» YOUR ASSIGNMENT
Lines below containing the word "tape" should be copied out.

START EXERCISE INPUTS

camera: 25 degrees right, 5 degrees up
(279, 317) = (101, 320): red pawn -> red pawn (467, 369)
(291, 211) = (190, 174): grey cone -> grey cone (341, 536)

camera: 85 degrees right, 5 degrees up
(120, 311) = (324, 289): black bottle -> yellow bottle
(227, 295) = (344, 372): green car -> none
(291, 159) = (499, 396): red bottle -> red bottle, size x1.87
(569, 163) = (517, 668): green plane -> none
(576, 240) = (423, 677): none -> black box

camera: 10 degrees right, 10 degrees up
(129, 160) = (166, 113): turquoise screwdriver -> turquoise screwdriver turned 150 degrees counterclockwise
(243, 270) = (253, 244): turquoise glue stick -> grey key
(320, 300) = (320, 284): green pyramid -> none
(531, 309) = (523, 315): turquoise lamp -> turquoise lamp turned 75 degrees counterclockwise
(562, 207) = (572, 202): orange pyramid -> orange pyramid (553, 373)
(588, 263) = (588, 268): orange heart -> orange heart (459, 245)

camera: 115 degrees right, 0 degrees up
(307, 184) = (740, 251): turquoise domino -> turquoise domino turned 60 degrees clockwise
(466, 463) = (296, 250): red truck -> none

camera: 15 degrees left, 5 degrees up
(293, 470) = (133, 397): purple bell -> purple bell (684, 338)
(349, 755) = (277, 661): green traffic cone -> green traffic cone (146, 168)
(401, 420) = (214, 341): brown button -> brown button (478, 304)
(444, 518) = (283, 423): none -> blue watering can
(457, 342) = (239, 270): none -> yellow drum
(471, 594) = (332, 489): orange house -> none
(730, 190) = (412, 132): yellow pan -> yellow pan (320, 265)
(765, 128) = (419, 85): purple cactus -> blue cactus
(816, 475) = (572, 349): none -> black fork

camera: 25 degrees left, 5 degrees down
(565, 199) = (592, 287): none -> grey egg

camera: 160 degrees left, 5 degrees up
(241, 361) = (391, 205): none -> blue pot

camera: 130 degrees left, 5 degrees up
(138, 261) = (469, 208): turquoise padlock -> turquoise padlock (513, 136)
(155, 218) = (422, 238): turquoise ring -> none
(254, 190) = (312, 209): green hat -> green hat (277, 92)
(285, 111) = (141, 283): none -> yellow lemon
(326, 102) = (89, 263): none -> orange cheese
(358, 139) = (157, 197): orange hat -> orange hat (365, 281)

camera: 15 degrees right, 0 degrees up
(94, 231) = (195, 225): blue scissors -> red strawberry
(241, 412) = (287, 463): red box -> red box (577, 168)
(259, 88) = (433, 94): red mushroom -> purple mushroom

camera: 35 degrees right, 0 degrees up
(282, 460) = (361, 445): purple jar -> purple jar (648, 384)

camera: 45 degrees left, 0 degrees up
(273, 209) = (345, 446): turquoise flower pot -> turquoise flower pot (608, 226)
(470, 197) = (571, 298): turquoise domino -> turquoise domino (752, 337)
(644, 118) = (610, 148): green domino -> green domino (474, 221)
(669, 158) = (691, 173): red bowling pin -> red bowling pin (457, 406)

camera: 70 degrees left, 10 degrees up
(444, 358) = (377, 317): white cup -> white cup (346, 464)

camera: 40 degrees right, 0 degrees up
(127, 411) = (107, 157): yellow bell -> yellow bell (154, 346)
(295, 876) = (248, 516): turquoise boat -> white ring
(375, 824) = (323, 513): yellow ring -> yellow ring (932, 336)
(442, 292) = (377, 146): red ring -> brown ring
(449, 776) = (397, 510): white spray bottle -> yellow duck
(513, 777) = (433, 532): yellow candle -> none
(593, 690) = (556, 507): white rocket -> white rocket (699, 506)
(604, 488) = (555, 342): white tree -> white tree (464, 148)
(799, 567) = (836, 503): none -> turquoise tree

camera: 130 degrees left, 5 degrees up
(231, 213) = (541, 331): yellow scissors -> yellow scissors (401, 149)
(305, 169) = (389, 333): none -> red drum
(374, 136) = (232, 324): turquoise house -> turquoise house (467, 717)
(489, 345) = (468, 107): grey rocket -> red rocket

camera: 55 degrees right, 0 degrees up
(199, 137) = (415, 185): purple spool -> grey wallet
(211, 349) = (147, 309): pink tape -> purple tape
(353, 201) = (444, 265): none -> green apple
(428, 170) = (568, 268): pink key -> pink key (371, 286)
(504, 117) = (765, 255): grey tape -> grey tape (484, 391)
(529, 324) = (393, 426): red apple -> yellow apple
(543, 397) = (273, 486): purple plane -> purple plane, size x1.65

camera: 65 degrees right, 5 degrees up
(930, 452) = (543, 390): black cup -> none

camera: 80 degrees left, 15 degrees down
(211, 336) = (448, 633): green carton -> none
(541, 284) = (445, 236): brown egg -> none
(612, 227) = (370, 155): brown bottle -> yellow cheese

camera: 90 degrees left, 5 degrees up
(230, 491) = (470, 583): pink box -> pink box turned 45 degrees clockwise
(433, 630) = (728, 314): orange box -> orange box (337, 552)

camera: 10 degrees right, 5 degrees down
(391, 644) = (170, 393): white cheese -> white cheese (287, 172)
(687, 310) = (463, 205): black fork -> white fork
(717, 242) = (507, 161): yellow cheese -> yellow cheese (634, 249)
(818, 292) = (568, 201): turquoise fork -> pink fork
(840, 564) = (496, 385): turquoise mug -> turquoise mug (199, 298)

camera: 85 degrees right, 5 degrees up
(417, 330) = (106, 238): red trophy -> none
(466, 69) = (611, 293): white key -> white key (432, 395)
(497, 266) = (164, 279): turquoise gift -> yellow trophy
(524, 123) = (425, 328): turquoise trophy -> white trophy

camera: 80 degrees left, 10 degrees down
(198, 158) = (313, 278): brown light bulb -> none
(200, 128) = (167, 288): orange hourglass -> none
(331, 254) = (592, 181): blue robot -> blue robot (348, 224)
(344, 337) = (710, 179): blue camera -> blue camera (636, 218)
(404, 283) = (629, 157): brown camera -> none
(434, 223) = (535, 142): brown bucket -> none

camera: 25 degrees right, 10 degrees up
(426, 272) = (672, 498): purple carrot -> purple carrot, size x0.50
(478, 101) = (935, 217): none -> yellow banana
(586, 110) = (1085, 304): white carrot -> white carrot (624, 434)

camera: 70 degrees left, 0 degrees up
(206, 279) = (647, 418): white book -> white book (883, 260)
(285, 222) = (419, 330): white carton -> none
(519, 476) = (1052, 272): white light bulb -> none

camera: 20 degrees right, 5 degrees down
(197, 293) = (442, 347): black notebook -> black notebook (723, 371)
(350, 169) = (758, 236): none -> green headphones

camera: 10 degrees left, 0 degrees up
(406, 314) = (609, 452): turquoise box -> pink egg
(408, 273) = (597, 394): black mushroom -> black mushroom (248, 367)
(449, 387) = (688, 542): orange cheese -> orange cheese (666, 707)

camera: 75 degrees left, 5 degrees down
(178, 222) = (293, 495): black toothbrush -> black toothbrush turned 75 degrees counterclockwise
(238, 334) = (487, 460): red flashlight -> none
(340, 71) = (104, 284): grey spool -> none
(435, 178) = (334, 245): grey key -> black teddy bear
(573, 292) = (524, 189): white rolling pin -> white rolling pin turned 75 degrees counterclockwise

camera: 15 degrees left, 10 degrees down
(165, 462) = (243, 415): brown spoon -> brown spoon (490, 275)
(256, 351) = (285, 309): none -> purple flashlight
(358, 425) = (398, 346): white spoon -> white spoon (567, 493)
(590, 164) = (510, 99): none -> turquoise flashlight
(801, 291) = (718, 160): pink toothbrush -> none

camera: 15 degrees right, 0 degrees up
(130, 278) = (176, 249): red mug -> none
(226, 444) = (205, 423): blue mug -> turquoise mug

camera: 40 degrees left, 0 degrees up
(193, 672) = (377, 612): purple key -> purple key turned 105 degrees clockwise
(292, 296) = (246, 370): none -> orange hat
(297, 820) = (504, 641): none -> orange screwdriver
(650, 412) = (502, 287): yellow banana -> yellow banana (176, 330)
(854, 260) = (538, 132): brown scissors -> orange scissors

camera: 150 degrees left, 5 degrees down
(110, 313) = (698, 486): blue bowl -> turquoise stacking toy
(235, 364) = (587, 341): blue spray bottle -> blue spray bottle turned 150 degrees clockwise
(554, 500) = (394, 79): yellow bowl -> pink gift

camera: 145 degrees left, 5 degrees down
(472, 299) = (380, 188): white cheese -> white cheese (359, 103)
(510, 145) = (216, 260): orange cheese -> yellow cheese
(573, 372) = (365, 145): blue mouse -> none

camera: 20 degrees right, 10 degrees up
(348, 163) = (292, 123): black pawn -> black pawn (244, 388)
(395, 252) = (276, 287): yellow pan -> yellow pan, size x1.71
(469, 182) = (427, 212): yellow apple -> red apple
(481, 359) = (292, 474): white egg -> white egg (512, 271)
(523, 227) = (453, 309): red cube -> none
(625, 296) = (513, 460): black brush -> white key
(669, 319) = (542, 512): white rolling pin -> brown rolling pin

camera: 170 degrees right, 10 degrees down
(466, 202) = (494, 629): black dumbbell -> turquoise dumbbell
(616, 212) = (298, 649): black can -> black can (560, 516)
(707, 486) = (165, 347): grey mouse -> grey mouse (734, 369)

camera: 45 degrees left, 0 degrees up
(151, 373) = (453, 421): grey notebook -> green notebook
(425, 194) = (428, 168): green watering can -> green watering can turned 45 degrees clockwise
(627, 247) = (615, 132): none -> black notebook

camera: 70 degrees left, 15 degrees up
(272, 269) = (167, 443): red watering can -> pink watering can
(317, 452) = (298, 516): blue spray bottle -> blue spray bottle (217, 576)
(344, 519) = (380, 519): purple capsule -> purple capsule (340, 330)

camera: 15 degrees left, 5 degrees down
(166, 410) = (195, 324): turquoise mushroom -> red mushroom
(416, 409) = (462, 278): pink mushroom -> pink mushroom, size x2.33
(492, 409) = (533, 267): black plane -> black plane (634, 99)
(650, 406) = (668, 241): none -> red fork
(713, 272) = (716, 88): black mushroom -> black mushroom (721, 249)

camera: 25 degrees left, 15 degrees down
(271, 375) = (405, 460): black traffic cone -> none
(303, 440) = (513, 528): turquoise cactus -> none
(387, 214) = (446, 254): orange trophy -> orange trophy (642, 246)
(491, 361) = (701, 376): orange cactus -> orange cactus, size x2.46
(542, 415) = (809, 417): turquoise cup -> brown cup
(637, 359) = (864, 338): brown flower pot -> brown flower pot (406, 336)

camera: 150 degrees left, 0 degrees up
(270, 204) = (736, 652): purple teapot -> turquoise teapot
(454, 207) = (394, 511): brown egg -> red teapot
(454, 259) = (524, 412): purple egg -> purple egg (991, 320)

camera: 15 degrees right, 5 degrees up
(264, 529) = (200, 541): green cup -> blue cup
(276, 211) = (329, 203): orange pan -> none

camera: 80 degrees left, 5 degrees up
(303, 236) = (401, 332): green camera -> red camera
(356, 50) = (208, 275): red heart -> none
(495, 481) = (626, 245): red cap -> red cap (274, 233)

END EXERCISE INPUTS

» OUTPUT OF THE TASK
(211, 349) = (147, 309): pink tape -> purple tape
(504, 117) = (765, 255): grey tape -> grey tape (484, 391)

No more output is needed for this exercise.